● Problem
In the material below, find each line with the word "coloured" and copy it.

● Given material
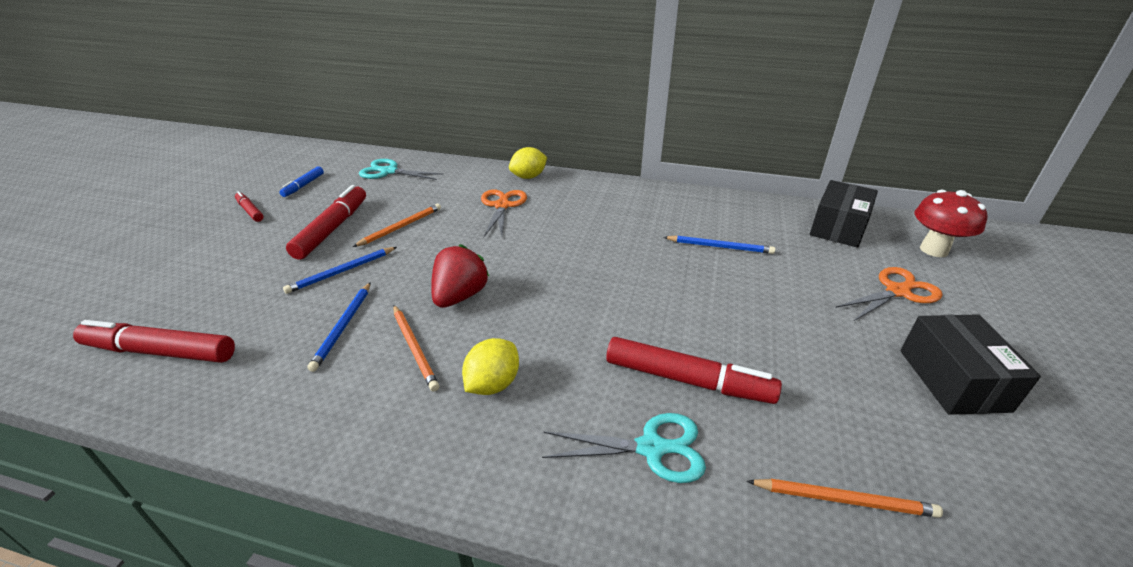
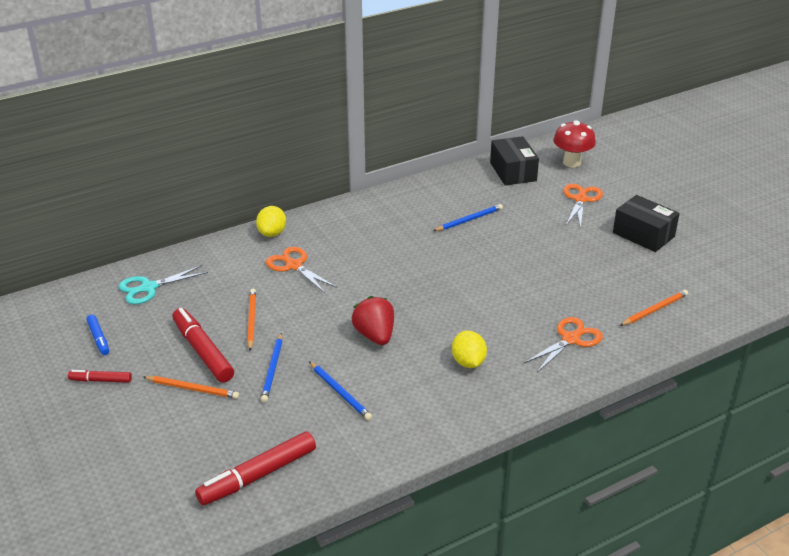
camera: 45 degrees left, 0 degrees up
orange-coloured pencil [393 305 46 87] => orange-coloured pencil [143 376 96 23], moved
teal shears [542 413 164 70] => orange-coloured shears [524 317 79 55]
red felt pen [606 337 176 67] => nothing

● Result of the exercise
orange-coloured pencil [393 305 46 87] => orange-coloured pencil [143 376 96 23], moved
teal shears [542 413 164 70] => orange-coloured shears [524 317 79 55]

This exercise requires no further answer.